▶ _Required work_: Once you have read the data below, please repeat all of it exactly.

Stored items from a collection
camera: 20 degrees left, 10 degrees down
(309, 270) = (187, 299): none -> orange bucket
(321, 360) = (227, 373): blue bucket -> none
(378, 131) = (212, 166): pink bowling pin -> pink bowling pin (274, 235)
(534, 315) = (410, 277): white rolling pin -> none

▶ _Result_:
camera: 20 degrees left, 10 degrees down
(309, 270) = (187, 299): none -> orange bucket
(321, 360) = (227, 373): blue bucket -> none
(378, 131) = (212, 166): pink bowling pin -> pink bowling pin (274, 235)
(534, 315) = (410, 277): white rolling pin -> none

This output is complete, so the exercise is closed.